▶ _TASK TO COMPLETE_
Beneath this instruction is a listing; write out exactly the line that contains "yellow tile C5" and each line after it to the last.

▶ _INFORMATION_

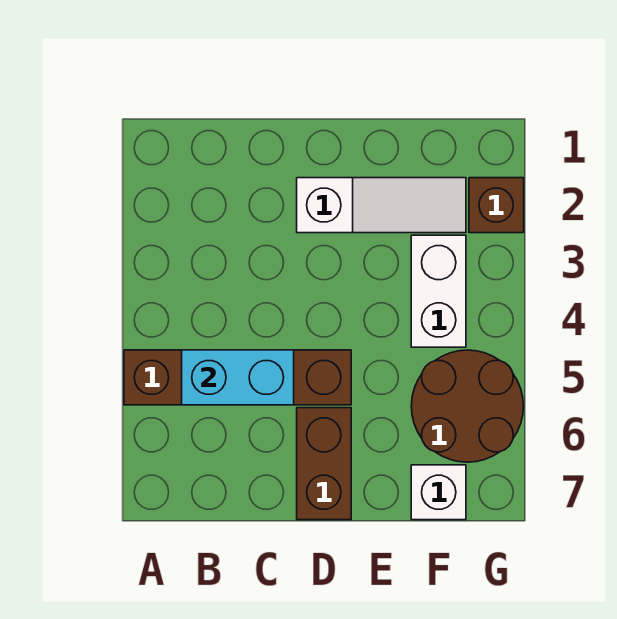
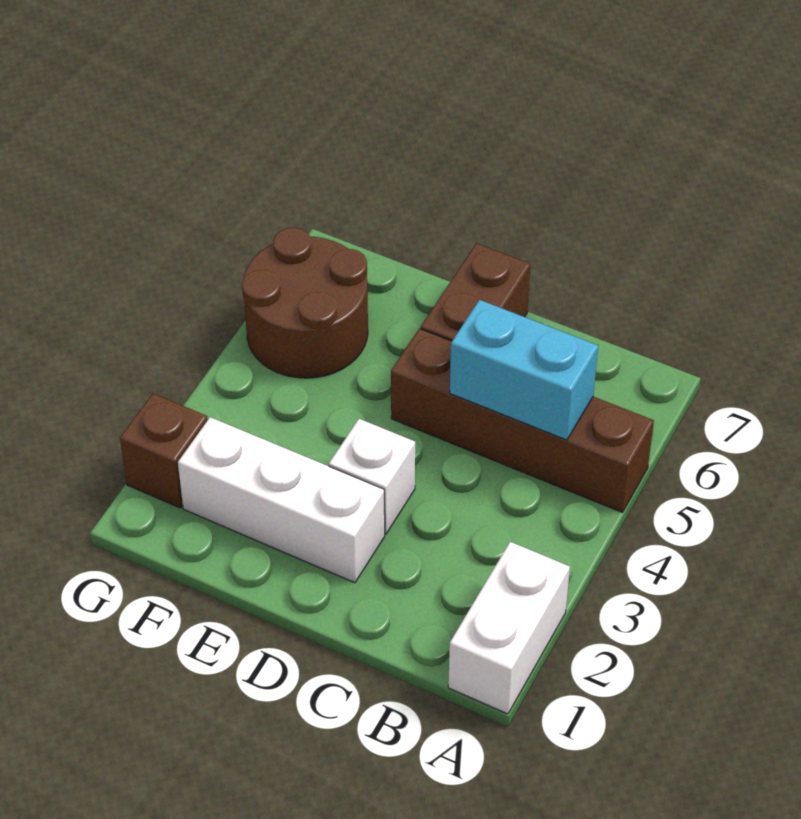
white slope D2:F2 level 1 top D -> white brick D2:F2 level 1
white brick F3:F4 level 1 -> white brick A1:A2 level 1
white brick F7 level 1 -> white brick D3 level 1

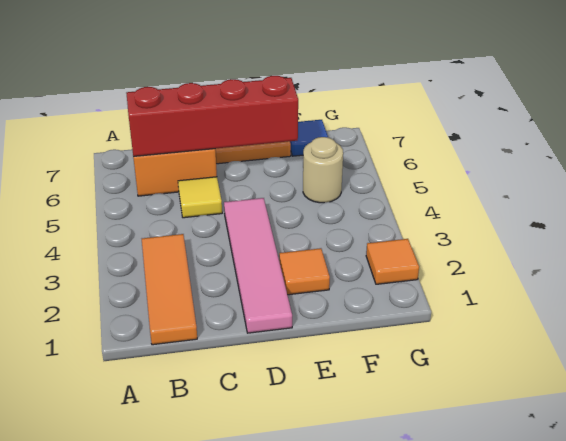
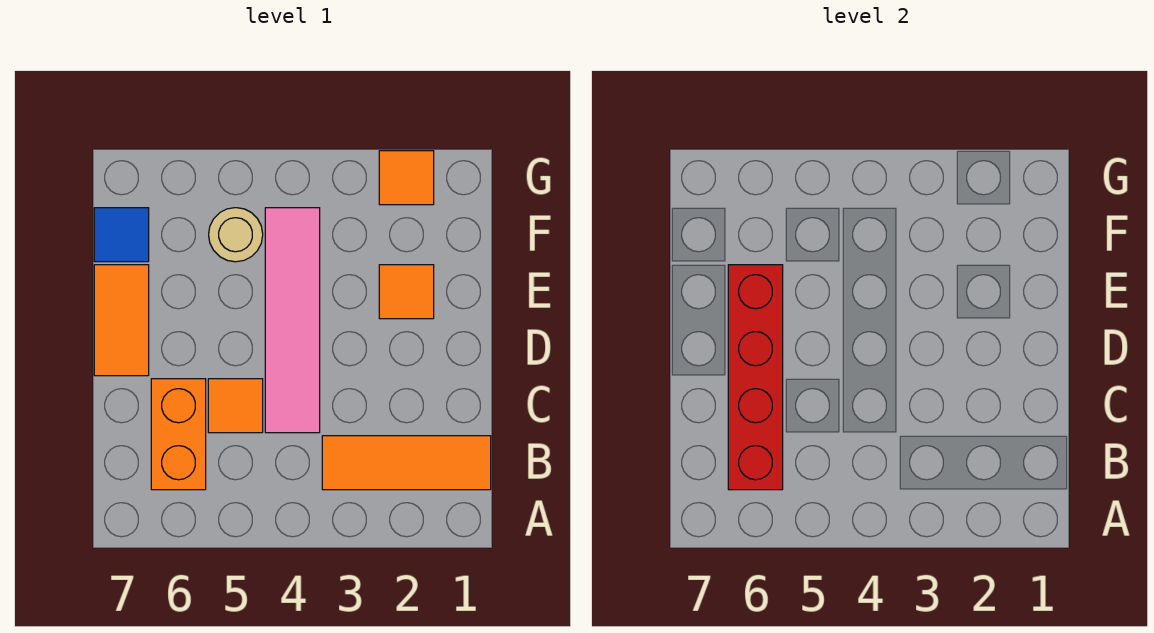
yellow tile C5 level 1 -> orange tile C5 level 1
pink tile D1:D4 level 1 -> pink tile C4:F4 level 1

▶ _YOUR SOLUTION_
yellow tile C5 level 1 -> orange tile C5 level 1
pink tile D1:D4 level 1 -> pink tile C4:F4 level 1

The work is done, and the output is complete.